== YOUR GOAL ==
Transcribe the entries below exactly, starting with the line that has "camera: 10 degrees right, 0 degrees up" and stopping after the line that has "camera: 60 degrees right, 0 degrees up"; no pictures belong in the copy.

____

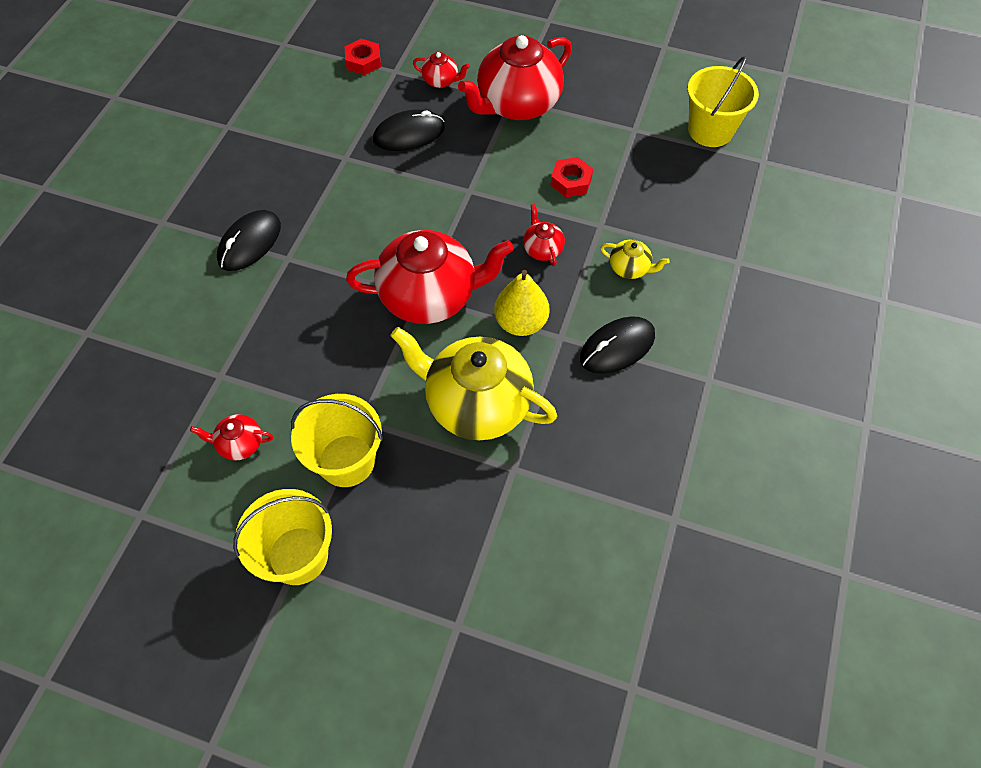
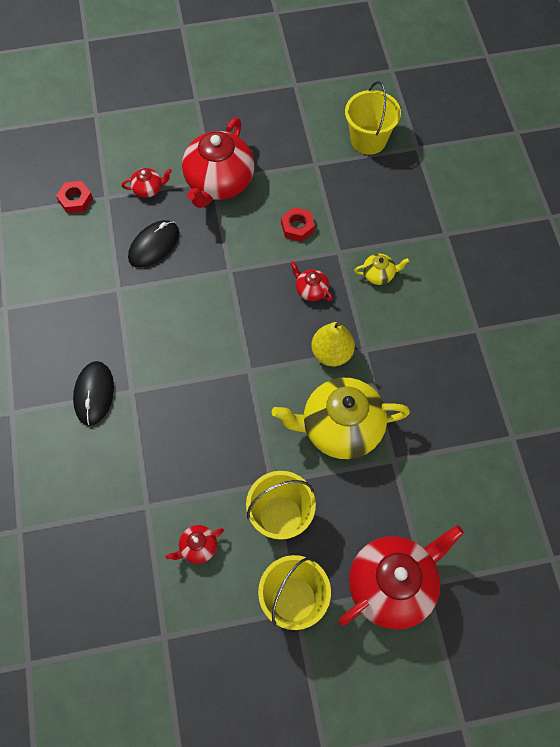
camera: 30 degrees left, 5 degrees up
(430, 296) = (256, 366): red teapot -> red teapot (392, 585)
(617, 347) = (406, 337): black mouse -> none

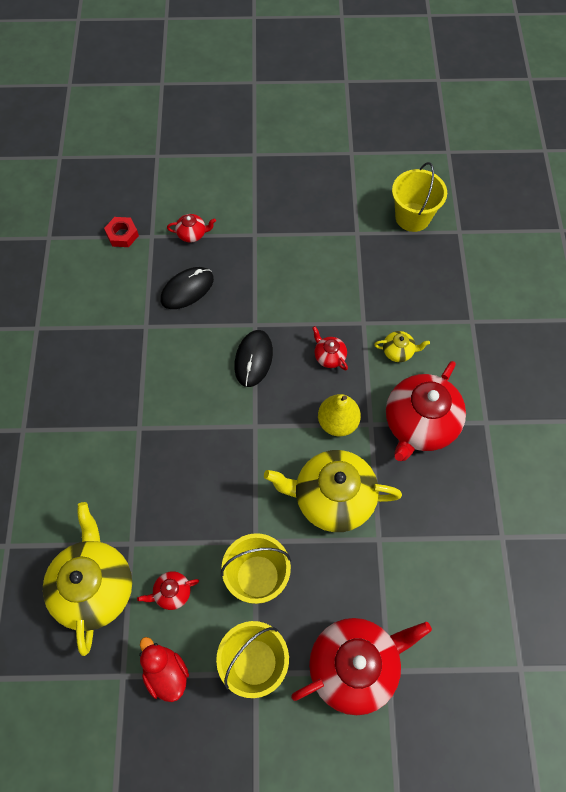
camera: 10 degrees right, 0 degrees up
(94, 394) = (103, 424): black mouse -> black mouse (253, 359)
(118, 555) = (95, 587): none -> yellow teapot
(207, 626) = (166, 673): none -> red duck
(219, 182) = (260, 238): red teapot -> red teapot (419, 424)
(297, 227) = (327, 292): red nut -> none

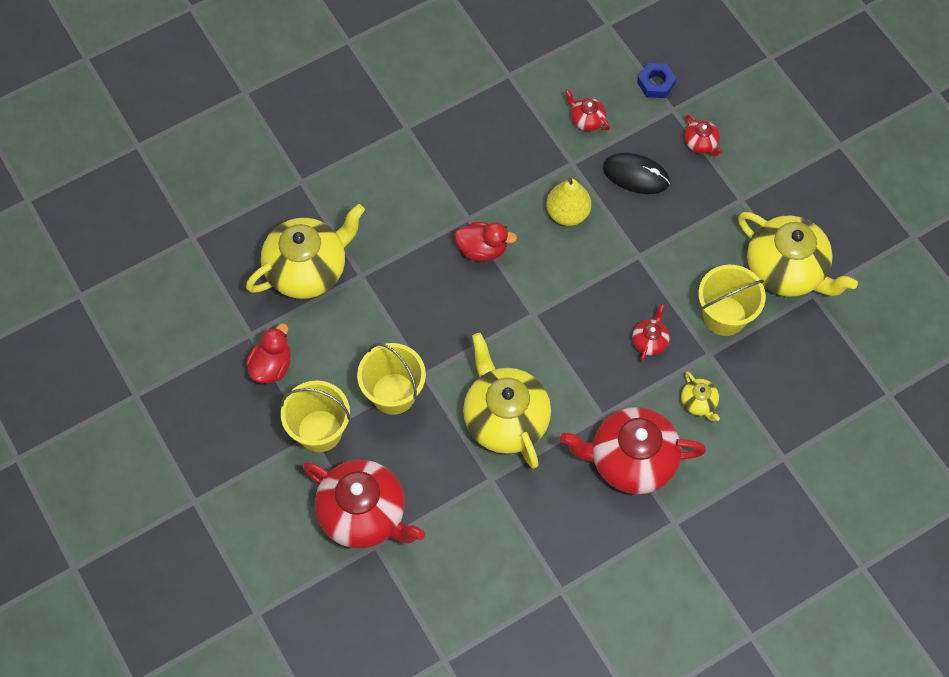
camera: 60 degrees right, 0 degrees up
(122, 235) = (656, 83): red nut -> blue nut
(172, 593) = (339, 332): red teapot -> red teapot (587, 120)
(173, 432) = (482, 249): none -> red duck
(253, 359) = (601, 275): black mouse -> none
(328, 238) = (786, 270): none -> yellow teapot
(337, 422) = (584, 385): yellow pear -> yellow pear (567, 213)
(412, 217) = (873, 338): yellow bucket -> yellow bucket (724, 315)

____

== EXERCISE RESPONSE ==
camera: 10 degrees right, 0 degrees up
(94, 394) = (103, 424): black mouse -> black mouse (253, 359)
(118, 555) = (95, 587): none -> yellow teapot
(207, 626) = (166, 673): none -> red duck
(219, 182) = (260, 238): red teapot -> red teapot (419, 424)
(297, 227) = (327, 292): red nut -> none

camera: 60 degrees right, 0 degrees up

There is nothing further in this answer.